▸ Required work: Needed from the data below: every line from the one with "none -> red brick H7 level 1" up to and including the one with "none -> black brick J8 level 1", repeated exactly and with nothing else.

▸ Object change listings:
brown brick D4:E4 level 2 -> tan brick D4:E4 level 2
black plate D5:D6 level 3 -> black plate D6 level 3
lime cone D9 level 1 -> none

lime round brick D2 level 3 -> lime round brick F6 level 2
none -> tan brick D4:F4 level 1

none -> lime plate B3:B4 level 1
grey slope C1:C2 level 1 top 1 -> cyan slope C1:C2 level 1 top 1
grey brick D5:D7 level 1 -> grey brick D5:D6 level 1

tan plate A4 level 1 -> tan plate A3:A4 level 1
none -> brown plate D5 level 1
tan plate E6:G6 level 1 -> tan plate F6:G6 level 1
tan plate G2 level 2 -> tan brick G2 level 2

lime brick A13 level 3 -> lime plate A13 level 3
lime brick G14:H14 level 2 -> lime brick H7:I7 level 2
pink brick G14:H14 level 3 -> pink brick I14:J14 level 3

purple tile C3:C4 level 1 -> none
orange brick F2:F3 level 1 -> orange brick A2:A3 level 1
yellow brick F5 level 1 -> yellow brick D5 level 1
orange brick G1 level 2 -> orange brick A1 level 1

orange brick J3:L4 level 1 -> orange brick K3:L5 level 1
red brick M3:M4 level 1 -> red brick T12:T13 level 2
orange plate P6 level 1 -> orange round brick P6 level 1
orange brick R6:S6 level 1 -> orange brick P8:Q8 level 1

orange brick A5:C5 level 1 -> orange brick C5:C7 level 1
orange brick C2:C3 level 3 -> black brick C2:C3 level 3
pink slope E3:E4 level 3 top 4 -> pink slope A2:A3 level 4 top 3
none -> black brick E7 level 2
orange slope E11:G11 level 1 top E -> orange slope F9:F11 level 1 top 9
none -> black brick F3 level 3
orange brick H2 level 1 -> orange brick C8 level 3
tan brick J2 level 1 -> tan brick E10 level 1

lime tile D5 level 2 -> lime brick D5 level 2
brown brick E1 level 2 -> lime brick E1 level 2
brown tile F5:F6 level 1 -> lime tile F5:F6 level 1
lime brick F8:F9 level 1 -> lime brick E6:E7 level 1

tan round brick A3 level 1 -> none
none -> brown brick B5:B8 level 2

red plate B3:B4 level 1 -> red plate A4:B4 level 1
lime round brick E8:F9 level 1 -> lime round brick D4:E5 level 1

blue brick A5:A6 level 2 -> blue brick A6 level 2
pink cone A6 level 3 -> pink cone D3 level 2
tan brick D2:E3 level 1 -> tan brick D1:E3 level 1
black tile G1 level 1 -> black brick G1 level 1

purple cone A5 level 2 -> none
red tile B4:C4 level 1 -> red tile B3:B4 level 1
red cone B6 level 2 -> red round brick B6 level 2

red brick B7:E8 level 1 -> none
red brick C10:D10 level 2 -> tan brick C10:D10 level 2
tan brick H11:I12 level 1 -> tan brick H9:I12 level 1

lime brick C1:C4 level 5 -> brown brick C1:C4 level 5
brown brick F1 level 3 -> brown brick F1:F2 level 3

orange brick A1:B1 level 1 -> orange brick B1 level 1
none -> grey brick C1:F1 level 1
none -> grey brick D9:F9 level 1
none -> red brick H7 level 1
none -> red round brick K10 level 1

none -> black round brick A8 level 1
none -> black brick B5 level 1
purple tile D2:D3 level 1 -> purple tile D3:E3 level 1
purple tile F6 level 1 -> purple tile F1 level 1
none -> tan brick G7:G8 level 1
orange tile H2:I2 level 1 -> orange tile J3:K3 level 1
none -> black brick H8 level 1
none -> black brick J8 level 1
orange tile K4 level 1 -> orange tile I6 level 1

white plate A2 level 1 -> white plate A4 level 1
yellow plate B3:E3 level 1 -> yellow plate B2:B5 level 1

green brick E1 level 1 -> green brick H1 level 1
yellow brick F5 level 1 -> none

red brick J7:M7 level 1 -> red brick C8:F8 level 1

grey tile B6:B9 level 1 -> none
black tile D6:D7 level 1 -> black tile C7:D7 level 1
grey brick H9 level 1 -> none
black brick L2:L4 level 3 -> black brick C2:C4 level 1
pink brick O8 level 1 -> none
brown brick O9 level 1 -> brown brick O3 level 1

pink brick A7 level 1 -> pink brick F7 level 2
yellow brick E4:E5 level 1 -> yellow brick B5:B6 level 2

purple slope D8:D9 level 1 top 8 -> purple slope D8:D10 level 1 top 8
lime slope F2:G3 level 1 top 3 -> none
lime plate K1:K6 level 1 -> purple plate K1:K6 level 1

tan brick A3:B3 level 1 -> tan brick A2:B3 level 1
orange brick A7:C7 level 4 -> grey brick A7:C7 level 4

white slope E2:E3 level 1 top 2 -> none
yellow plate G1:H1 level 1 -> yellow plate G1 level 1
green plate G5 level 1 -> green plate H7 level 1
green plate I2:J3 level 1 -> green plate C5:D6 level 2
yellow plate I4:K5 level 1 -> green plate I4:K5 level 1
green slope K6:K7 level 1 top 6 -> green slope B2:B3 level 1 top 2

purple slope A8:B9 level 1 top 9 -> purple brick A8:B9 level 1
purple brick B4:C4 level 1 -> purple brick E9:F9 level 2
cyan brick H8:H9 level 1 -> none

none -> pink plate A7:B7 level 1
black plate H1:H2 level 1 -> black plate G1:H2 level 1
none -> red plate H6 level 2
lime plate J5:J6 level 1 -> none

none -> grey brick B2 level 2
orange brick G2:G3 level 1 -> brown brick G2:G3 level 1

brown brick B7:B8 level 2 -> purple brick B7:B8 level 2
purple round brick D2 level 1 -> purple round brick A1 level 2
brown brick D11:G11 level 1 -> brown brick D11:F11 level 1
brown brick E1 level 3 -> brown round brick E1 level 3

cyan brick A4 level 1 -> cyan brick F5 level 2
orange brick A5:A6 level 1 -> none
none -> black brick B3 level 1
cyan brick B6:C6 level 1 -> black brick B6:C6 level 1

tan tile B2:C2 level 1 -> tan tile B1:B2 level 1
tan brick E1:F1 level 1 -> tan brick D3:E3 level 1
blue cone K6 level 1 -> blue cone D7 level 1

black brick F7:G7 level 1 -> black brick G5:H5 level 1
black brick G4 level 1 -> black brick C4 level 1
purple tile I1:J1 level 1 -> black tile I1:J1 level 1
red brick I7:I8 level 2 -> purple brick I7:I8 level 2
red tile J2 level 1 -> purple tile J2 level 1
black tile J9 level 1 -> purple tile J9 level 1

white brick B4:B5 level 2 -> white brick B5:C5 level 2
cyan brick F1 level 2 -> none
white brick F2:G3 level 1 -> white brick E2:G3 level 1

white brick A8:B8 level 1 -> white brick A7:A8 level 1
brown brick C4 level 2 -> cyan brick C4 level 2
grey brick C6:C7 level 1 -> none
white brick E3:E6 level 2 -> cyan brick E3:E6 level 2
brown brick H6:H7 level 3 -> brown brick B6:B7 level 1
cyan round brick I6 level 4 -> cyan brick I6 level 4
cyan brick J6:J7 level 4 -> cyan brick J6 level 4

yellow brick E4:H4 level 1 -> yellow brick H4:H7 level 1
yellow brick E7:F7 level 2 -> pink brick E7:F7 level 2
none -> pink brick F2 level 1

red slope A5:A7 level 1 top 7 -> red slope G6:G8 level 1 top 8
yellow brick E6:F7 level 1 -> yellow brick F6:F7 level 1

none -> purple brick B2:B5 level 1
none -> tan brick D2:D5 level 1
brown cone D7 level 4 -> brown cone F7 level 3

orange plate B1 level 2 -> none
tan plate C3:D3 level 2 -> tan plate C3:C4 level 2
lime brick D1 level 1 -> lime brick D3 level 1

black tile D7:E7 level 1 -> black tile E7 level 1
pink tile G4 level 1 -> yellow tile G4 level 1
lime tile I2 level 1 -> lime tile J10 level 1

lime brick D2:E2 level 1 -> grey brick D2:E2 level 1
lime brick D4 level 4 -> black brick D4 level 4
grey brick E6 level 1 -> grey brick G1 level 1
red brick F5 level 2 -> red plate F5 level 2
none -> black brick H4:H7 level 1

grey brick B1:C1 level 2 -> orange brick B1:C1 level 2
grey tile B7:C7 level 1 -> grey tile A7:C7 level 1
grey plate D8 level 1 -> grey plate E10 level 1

▸ Response:
none -> red brick H7 level 1
none -> red round brick K10 level 1

none -> black round brick A8 level 1
none -> black brick B5 level 1
purple tile D2:D3 level 1 -> purple tile D3:E3 level 1
purple tile F6 level 1 -> purple tile F1 level 1
none -> tan brick G7:G8 level 1
orange tile H2:I2 level 1 -> orange tile J3:K3 level 1
none -> black brick H8 level 1
none -> black brick J8 level 1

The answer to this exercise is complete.